→ PROBLEM DESCRIPTION
Your task is to return, word for word, only the lines from the line with "C10: 22nF (3V3, GND) -> 22nF (GND, SIG)" through the close of the data. Exclude all pictures.

→ DATASET ENTRIES
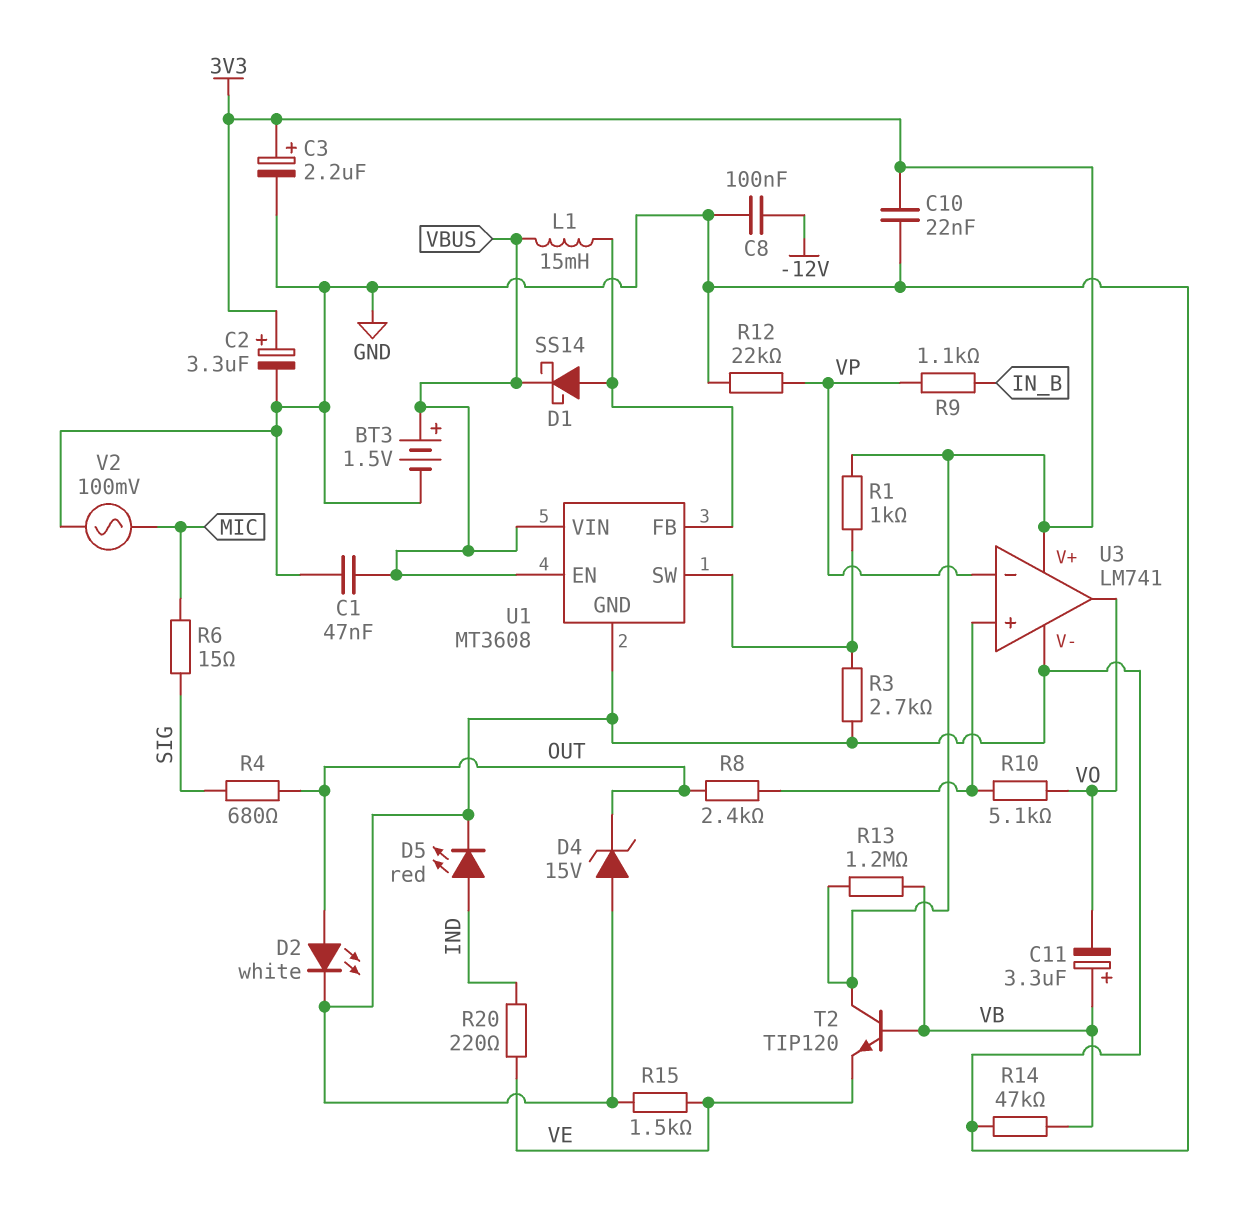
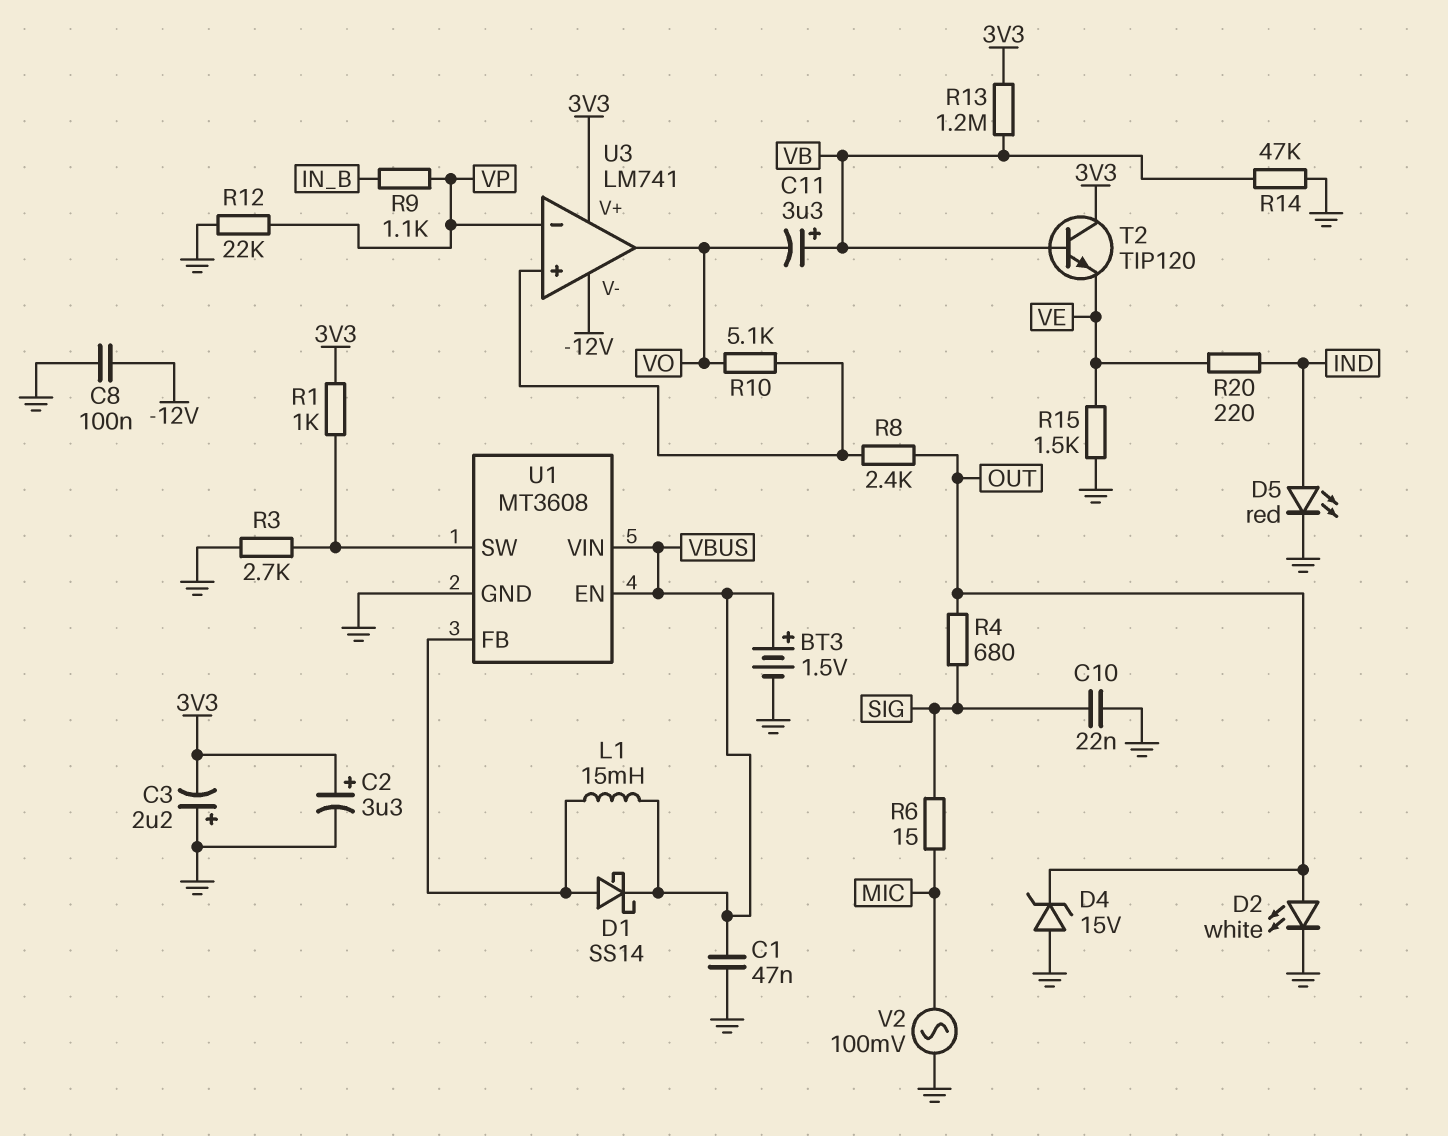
C3: 2.2uF (plus 3V3, minus GND) -> 2.2uF (plus GND, minus 3V3)
C10: 22nF (3V3, GND) -> 22nF (GND, SIG)
U3 pin V-: GND -> -12V

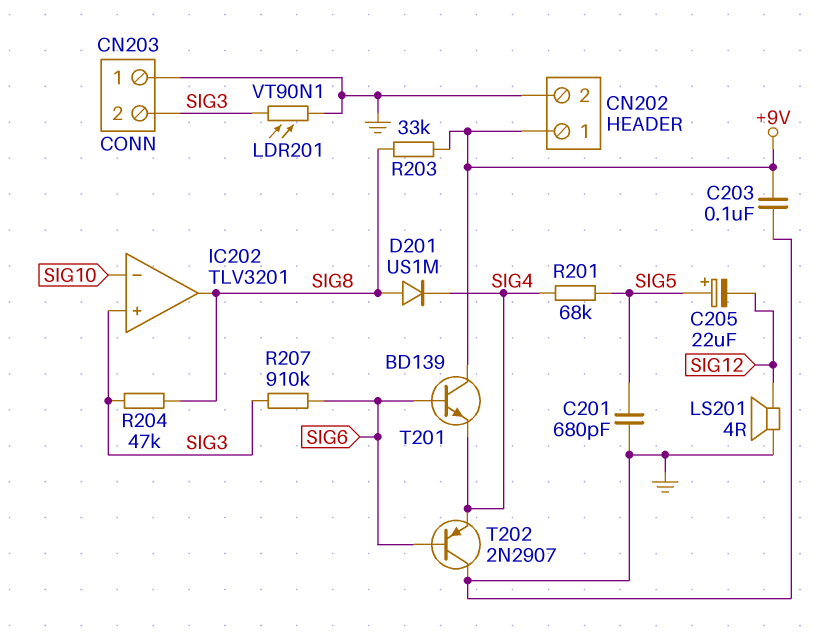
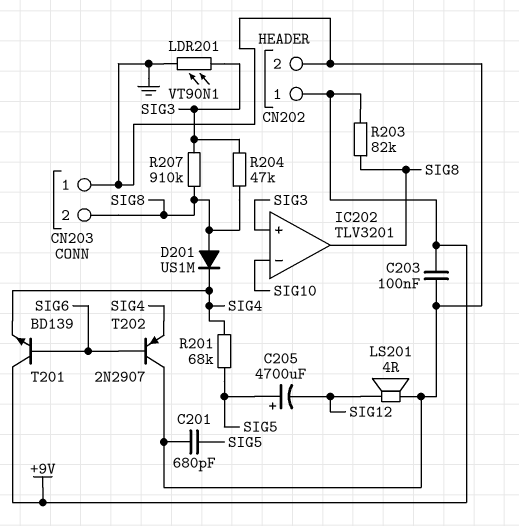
C205: 22uF (plus SIG5, minus SIG12) -> 4700uF (plus SIG5, minus SIG12)
CN203 pin 2: SIG3 -> SIG8
R203: 33k (+9V, SIG8) -> 82k (+9V, SIG8)
R207: 910k (SIG3, SIG6) -> 910k (SIG3, SIG8)

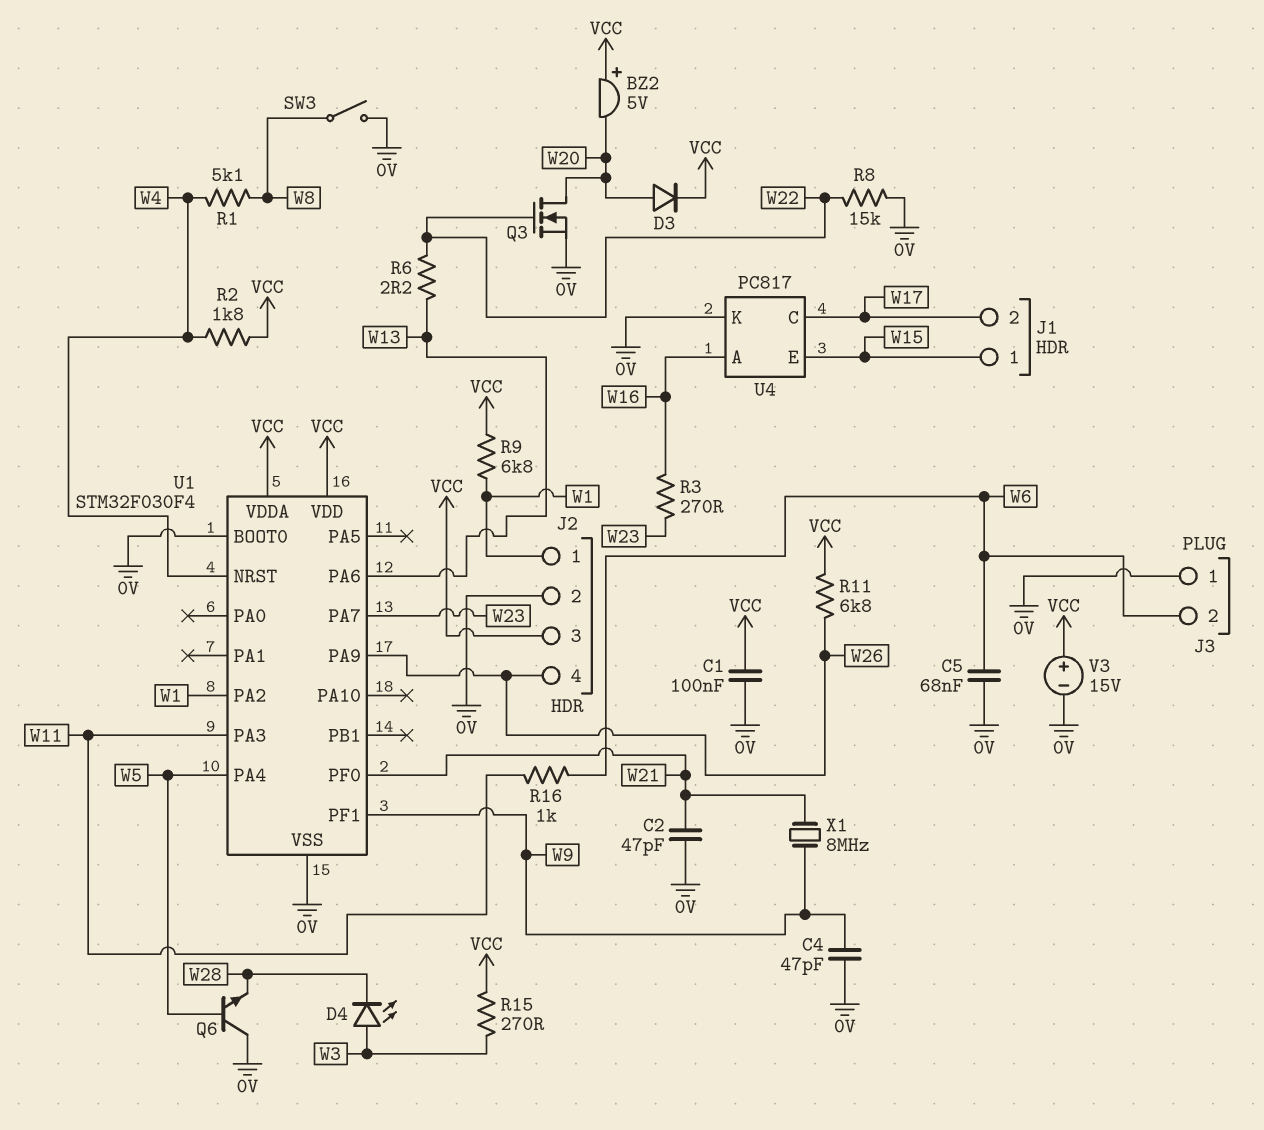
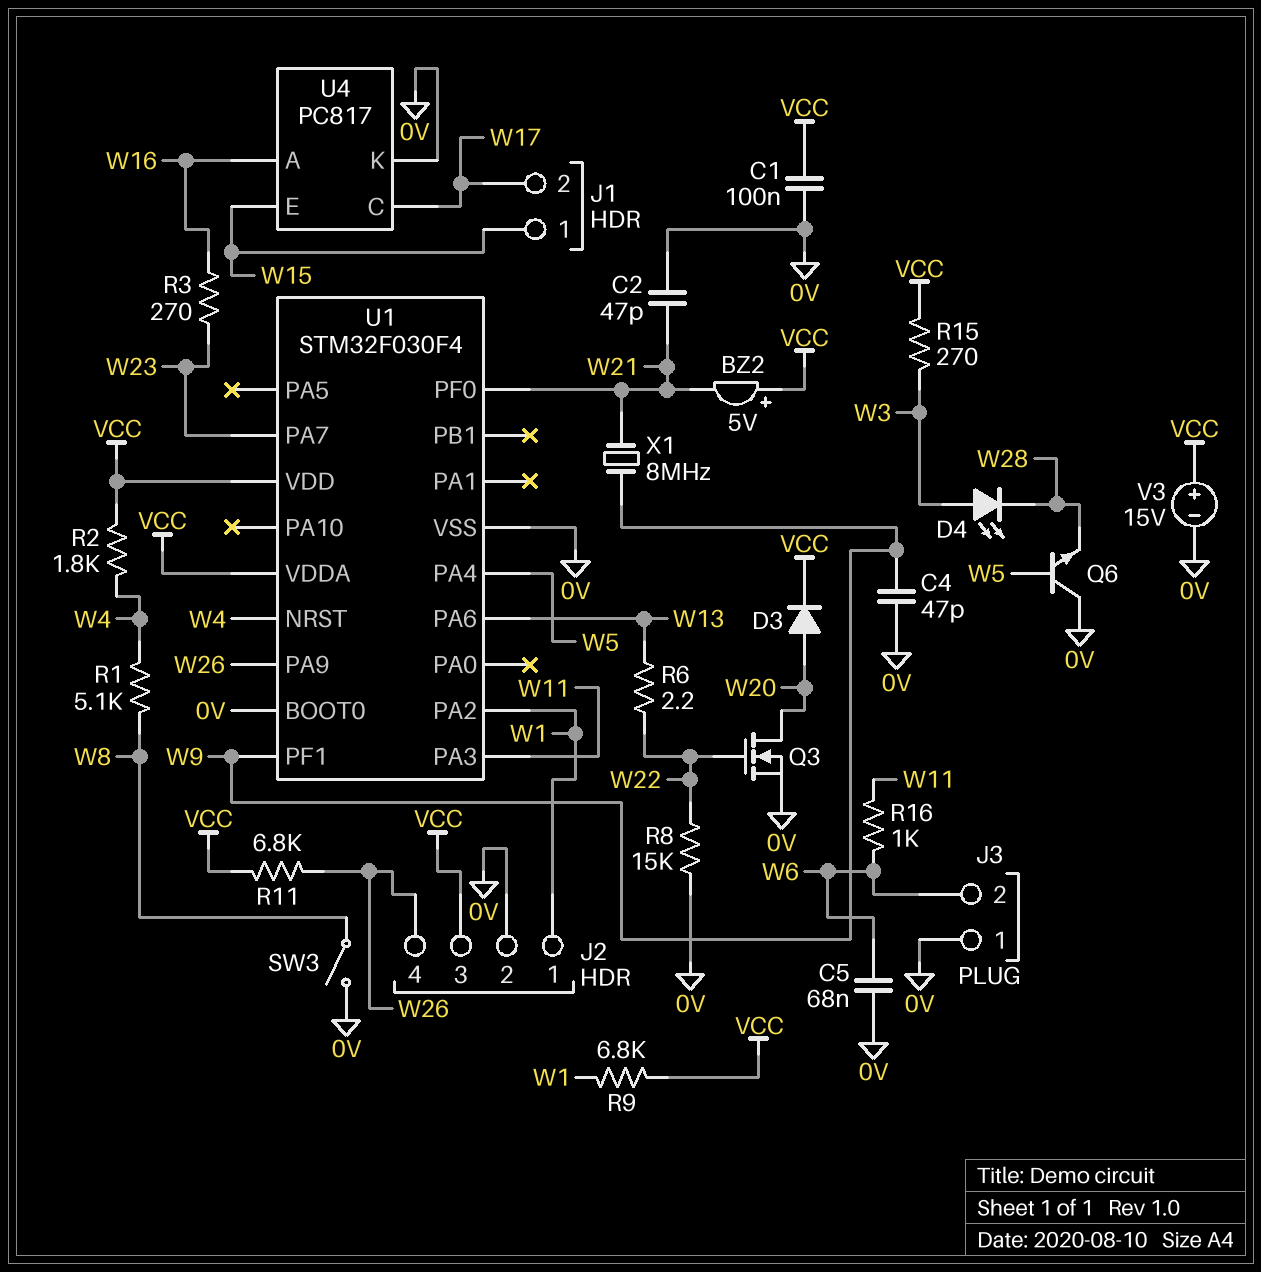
BZ2: buzzer 5V (plus VCC, minus W20) -> buzzer 5V (plus VCC, minus W21)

→ YOUR RESPONSE
C10: 22nF (3V3, GND) -> 22nF (GND, SIG)
U3 pin V-: GND -> -12V

C205: 22uF (plus SIG5, minus SIG12) -> 4700uF (plus SIG5, minus SIG12)
CN203 pin 2: SIG3 -> SIG8
R203: 33k (+9V, SIG8) -> 82k (+9V, SIG8)
R207: 910k (SIG3, SIG6) -> 910k (SIG3, SIG8)

BZ2: buzzer 5V (plus VCC, minus W20) -> buzzer 5V (plus VCC, minus W21)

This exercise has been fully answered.